- **What you need to do**
Go through the material and copy each line in which the word "cone" shows up.

- **Available data**

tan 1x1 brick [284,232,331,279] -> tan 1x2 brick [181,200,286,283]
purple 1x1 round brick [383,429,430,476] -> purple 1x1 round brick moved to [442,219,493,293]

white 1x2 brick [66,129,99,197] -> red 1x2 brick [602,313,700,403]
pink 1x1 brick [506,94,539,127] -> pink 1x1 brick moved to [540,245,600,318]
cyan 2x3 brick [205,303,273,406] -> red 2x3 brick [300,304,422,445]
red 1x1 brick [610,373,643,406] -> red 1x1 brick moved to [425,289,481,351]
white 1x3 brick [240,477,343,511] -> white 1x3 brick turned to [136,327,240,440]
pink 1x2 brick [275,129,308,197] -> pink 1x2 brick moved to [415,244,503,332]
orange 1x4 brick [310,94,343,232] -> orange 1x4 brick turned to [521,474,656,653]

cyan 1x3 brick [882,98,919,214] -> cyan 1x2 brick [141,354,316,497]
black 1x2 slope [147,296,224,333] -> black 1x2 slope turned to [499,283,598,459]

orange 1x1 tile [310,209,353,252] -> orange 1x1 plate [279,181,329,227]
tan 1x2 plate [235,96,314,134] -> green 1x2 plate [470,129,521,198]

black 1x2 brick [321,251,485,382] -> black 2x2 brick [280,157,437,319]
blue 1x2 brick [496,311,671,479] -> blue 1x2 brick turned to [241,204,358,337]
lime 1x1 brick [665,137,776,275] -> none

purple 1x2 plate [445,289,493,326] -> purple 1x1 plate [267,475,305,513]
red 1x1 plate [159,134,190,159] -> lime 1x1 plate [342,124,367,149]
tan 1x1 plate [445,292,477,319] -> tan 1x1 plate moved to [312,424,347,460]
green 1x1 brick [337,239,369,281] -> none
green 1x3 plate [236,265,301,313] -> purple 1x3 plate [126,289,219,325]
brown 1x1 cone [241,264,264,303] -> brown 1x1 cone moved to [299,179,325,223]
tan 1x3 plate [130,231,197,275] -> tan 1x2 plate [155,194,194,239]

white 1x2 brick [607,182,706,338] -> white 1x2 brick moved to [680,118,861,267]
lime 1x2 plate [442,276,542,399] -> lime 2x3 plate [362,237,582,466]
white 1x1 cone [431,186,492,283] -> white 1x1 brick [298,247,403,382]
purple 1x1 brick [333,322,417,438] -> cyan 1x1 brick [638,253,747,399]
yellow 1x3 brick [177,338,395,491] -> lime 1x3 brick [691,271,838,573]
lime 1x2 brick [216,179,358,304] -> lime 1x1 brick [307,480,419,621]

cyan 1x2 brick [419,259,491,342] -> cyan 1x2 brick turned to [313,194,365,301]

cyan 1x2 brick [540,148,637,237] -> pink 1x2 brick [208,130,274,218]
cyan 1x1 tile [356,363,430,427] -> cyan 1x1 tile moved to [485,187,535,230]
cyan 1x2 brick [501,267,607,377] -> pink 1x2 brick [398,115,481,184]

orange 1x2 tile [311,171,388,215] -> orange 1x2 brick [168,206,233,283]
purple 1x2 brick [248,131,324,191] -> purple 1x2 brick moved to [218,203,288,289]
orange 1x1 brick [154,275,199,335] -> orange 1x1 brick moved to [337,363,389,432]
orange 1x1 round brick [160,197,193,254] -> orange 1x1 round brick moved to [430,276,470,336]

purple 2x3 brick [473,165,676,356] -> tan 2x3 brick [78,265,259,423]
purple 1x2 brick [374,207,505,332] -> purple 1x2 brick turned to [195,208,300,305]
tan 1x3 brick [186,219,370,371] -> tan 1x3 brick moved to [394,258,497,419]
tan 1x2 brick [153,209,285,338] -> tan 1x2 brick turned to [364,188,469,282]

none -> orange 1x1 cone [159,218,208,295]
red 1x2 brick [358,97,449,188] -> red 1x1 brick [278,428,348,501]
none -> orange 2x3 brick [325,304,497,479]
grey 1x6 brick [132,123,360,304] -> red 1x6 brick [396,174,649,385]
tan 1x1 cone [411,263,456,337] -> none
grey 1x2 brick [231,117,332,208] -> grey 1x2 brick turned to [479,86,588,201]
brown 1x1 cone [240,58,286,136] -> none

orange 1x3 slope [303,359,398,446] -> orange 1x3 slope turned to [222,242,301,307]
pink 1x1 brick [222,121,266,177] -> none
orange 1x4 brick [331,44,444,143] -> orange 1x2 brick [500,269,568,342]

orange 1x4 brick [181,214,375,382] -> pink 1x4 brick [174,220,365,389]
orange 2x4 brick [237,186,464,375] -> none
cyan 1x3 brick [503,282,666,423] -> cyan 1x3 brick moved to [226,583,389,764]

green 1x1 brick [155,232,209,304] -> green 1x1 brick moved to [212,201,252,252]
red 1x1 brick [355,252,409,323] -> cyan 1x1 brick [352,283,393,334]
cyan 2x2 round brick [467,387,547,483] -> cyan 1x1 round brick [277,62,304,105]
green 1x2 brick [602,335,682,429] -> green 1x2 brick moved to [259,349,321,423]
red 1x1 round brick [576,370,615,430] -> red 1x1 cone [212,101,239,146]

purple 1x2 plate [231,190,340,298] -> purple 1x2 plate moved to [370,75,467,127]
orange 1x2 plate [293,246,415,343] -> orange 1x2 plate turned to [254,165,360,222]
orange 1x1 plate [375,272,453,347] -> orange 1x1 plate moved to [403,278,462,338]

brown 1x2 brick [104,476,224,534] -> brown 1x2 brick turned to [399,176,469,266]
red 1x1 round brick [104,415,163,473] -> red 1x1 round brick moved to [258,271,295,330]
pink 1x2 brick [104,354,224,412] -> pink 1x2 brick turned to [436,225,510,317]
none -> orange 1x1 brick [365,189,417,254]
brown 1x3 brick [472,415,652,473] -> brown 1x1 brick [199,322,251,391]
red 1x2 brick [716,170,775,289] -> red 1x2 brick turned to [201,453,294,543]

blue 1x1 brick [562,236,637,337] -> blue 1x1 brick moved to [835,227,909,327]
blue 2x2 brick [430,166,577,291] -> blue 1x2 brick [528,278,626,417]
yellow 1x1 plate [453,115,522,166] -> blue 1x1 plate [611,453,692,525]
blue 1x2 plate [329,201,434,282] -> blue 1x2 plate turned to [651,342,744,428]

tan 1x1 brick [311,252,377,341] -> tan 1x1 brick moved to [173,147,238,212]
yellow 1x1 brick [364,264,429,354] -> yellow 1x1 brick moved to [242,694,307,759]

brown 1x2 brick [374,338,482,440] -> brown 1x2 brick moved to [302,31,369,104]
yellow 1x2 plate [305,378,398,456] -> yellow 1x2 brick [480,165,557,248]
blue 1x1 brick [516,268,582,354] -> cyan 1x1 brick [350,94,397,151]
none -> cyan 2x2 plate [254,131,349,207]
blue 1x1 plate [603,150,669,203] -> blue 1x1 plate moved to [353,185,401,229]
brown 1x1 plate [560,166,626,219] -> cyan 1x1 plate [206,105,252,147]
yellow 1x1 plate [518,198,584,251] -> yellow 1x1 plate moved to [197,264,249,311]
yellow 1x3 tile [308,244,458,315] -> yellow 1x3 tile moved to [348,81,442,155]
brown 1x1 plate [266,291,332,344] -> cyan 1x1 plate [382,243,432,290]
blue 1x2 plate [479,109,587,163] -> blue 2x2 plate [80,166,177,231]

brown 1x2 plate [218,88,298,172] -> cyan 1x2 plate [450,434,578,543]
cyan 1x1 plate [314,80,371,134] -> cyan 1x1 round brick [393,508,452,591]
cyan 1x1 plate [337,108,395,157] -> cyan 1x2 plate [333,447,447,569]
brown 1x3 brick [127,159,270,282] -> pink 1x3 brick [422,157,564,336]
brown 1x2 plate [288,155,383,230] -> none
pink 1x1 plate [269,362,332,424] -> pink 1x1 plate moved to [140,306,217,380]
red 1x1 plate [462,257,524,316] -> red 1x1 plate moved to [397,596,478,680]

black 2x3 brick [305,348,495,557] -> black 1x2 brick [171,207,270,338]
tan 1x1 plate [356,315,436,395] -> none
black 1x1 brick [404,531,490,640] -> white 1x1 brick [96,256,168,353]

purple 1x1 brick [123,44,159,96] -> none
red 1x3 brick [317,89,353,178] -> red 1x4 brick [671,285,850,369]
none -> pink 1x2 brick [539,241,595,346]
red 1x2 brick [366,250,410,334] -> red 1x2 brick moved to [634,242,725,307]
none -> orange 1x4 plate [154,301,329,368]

- **Answer to the problem**
brown 1x1 cone [241,264,264,303] -> brown 1x1 cone moved to [299,179,325,223]
white 1x1 cone [431,186,492,283] -> white 1x1 brick [298,247,403,382]
none -> orange 1x1 cone [159,218,208,295]
tan 1x1 cone [411,263,456,337] -> none
brown 1x1 cone [240,58,286,136] -> none
red 1x1 round brick [576,370,615,430] -> red 1x1 cone [212,101,239,146]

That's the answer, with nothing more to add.